───── DATASET ENTRIES

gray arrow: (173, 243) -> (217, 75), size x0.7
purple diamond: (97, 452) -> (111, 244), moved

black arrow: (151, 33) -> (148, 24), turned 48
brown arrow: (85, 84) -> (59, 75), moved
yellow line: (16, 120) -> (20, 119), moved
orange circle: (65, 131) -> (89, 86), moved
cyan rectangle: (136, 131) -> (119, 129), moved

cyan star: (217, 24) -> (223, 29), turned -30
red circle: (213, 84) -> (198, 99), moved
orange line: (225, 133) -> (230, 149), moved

──────────
───── DATASET ENTRIES

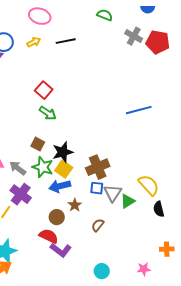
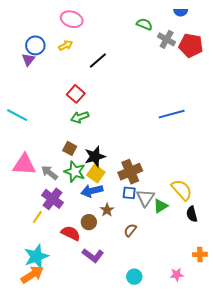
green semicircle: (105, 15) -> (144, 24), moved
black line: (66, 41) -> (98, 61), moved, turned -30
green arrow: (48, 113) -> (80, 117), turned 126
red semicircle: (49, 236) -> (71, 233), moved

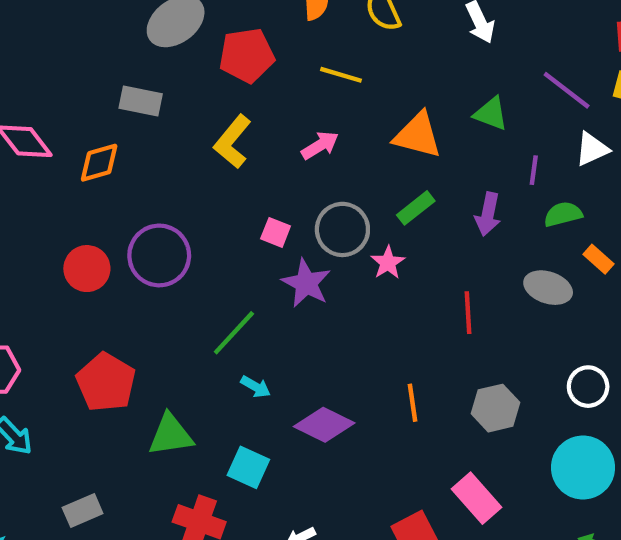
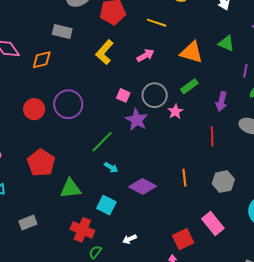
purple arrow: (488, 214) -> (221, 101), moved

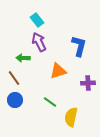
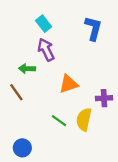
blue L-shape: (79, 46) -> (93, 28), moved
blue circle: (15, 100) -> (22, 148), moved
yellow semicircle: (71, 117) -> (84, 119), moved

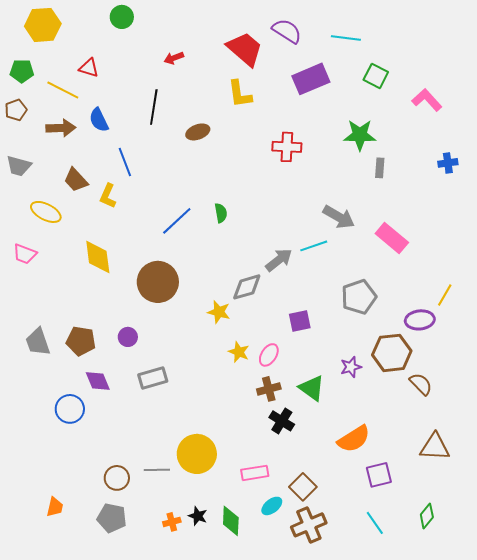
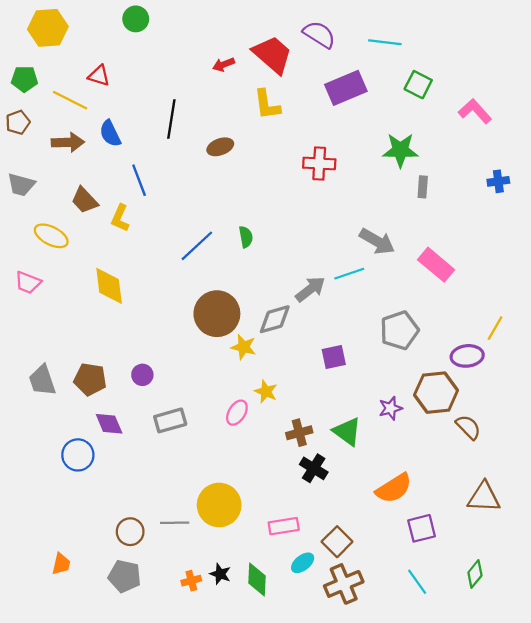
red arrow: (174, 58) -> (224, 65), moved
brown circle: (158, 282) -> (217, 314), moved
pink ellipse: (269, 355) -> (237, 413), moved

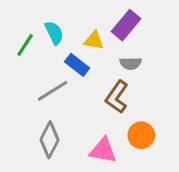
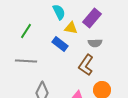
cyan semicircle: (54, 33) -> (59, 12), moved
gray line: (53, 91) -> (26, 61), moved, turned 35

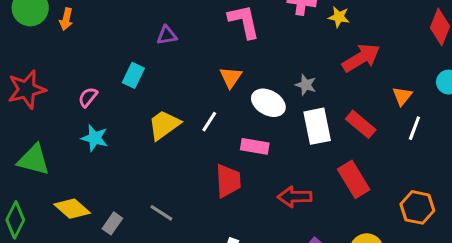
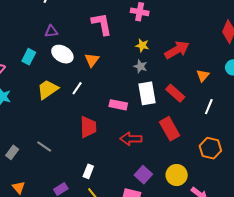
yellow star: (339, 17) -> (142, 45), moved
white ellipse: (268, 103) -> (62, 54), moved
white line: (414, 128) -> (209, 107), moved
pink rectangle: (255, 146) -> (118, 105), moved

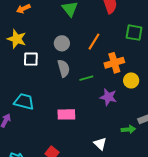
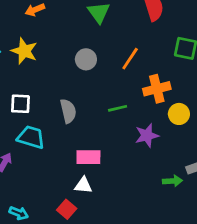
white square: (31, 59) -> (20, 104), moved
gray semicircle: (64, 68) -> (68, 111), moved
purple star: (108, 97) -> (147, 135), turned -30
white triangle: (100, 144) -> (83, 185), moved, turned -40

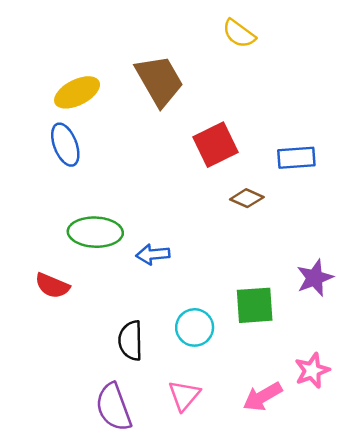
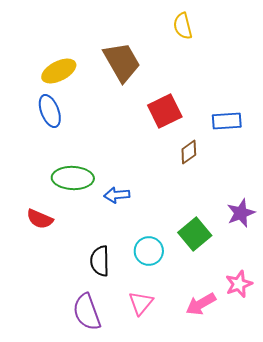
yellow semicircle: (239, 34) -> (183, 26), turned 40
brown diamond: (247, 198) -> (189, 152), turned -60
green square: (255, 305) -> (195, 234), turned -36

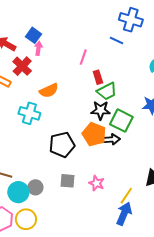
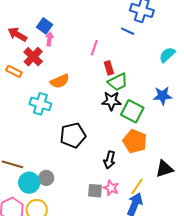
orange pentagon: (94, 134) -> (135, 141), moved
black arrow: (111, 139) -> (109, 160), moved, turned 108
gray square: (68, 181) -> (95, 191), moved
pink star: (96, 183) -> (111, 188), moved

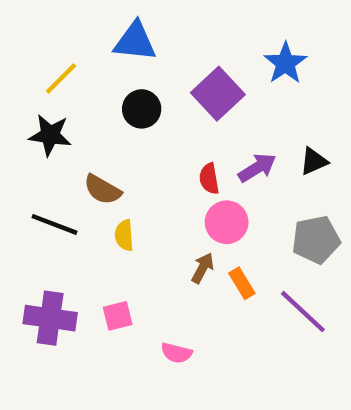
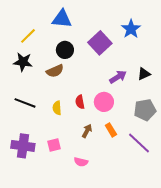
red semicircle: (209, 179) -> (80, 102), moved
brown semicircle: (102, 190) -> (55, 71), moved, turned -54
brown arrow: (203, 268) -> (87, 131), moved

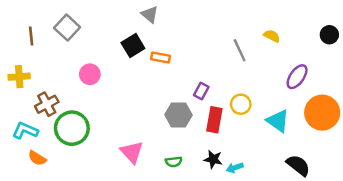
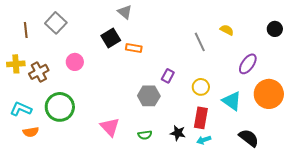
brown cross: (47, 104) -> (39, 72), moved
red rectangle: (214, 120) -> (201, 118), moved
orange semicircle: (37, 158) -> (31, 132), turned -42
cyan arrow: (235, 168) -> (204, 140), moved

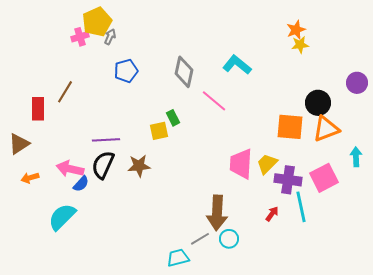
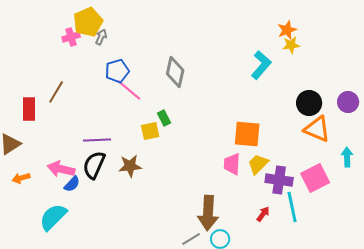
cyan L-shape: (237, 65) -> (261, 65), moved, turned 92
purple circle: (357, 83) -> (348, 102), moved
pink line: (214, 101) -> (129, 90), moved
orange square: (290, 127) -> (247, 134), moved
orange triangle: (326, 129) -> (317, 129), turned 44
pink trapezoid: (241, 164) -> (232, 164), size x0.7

──────────

Starting with the line above that holds "red semicircle: (209, 179)", restate each line word for word up to and including the line that holds "pink trapezoid: (241, 164)". Drop the pictures.

**COMPLETED EXERCISE**
red semicircle: (209, 179) -> (80, 102), moved
brown semicircle: (102, 190) -> (55, 71), moved, turned -54
brown arrow: (203, 268) -> (87, 131), moved

brown cross: (47, 104) -> (39, 72), moved
red rectangle: (214, 120) -> (201, 118), moved
orange semicircle: (37, 158) -> (31, 132), turned -42
cyan arrow: (235, 168) -> (204, 140), moved

cyan L-shape: (237, 65) -> (261, 65), moved, turned 92
purple circle: (357, 83) -> (348, 102), moved
pink line: (214, 101) -> (129, 90), moved
orange square: (290, 127) -> (247, 134), moved
orange triangle: (326, 129) -> (317, 129), turned 44
pink trapezoid: (241, 164) -> (232, 164), size x0.7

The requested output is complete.